TASK DATA:
==*==

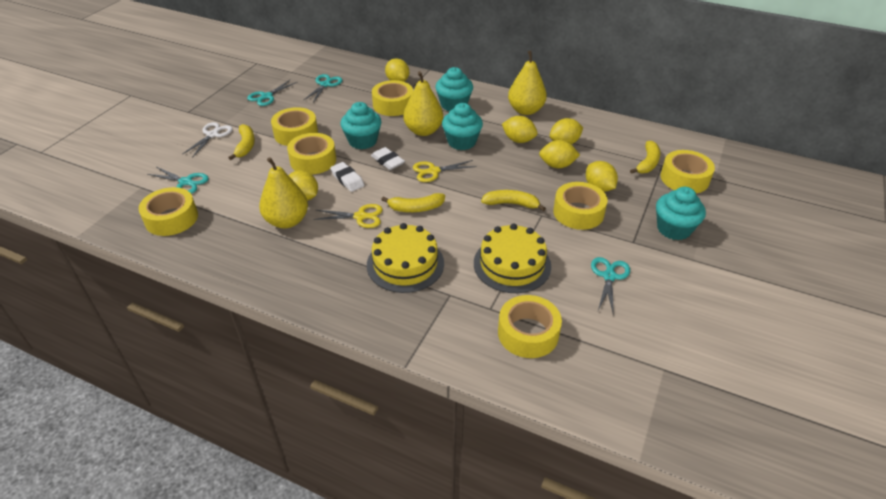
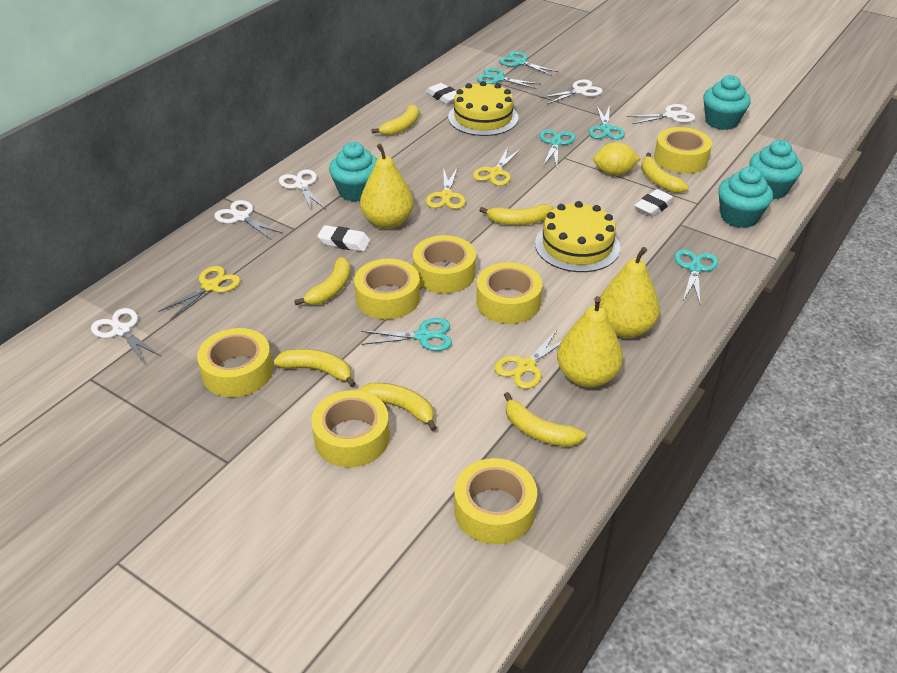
turquoise scissors: 4 -> 6
white eraser: 2 -> 3
white scissors: 1 -> 5
yellow banana: 4 -> 7
yellow lemon: 6 -> 1
yellow scissors: 2 -> 4

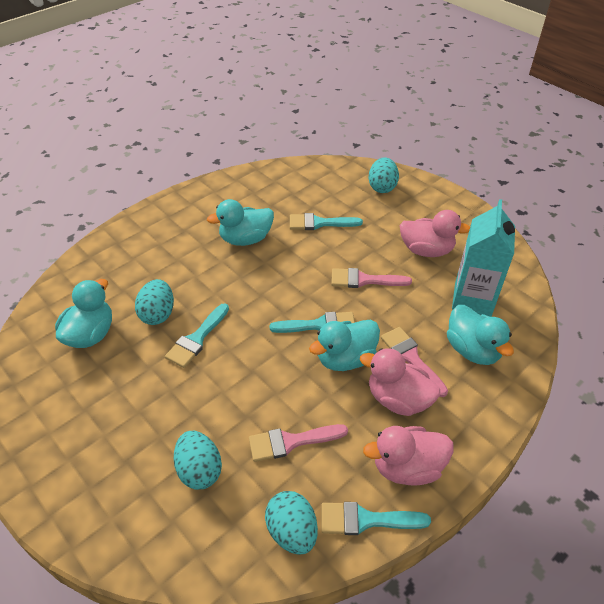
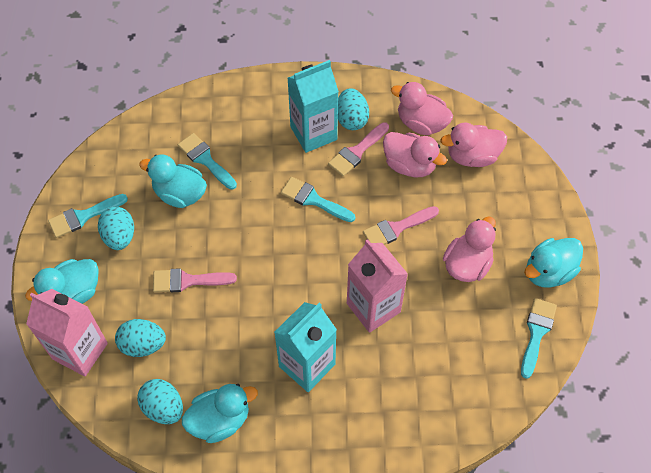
pink carton: 0 -> 2
pink duck: 3 -> 4
turquoise carton: 1 -> 2

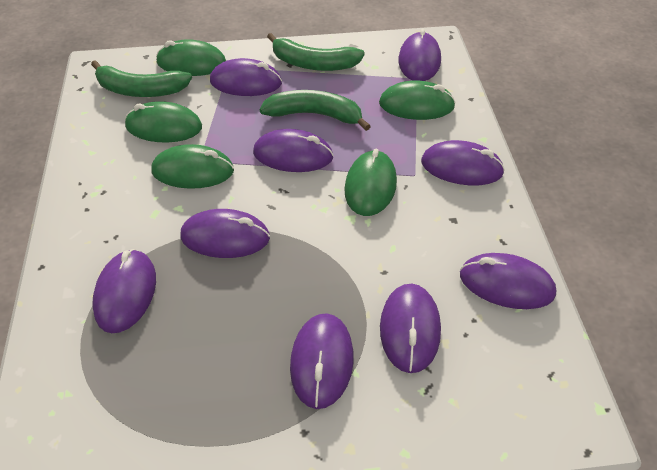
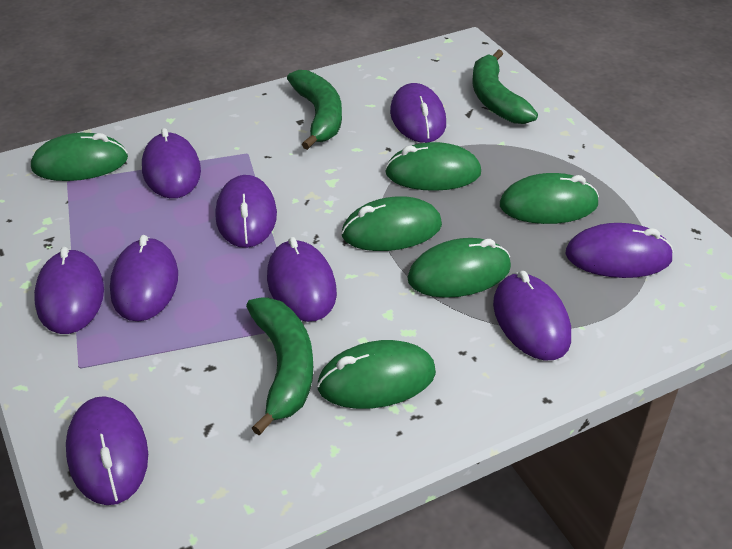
green mouse: 5 -> 6

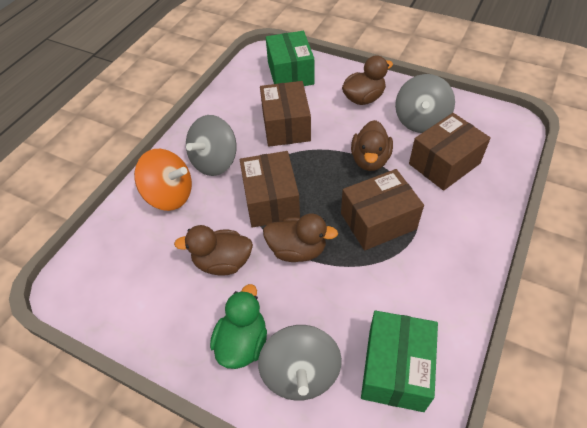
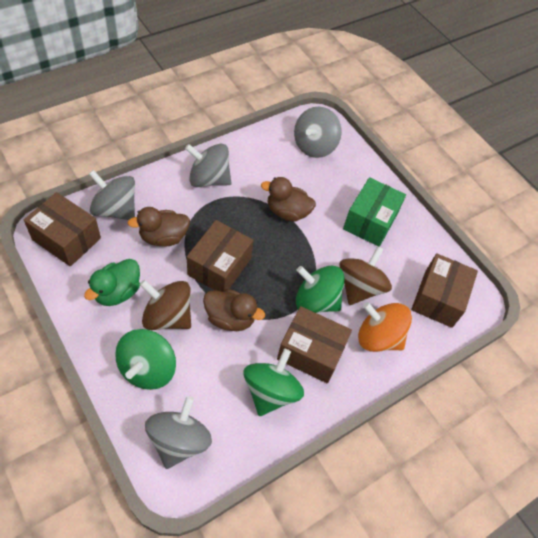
brown duck: 4 -> 3
brown spinning top: 0 -> 2
green box: 2 -> 1
green spinning top: 0 -> 3
grey spinning top: 3 -> 4

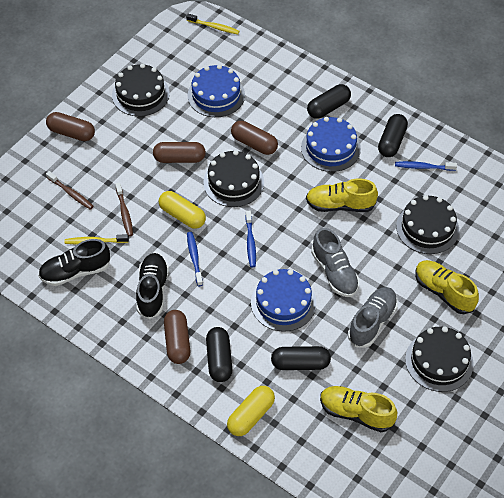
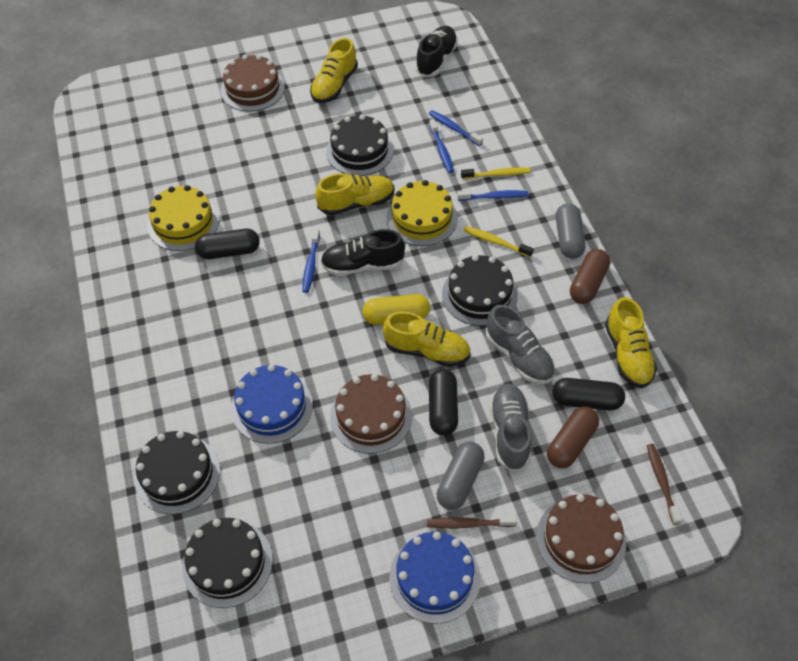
black capsule: 4 -> 3
blue cake: 3 -> 2
blue toothbrush: 3 -> 4
brown cake: 0 -> 3
brown capsule: 4 -> 2
grey capsule: 0 -> 2
yellow cake: 0 -> 2
yellow capsule: 2 -> 1
yellow shoe: 3 -> 4

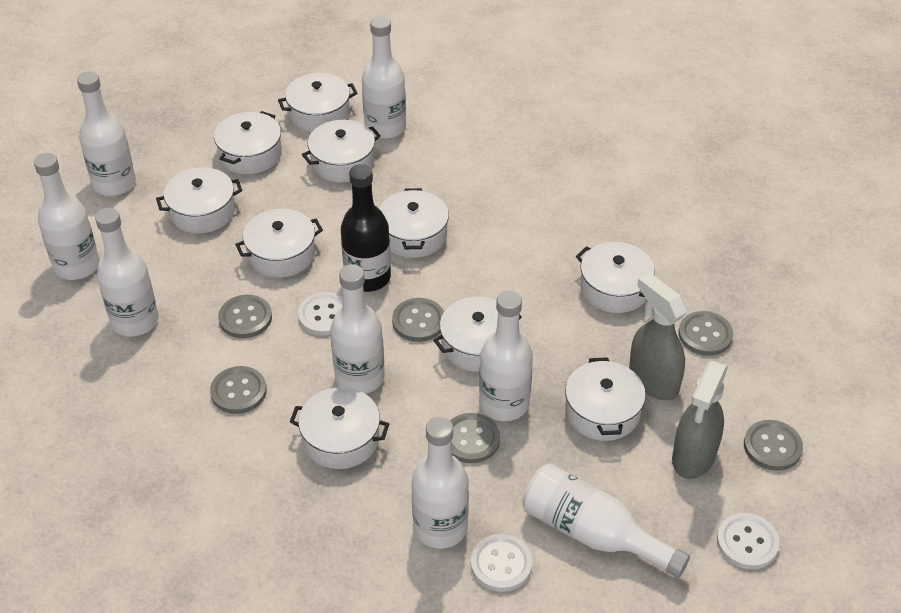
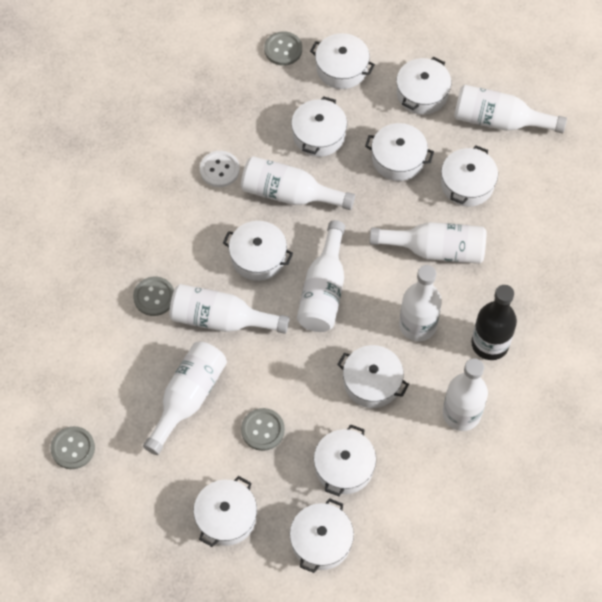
grey button: 6 -> 4
grey spray bottle: 2 -> 0
white button: 3 -> 1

==*==

ACTIVITY:
Only lines holding the word "turquoise" belong in the answer; copy all of them from the records.

OUTPUT BELOW:
turquoise scissors: 4 -> 6
turquoise carton: 1 -> 2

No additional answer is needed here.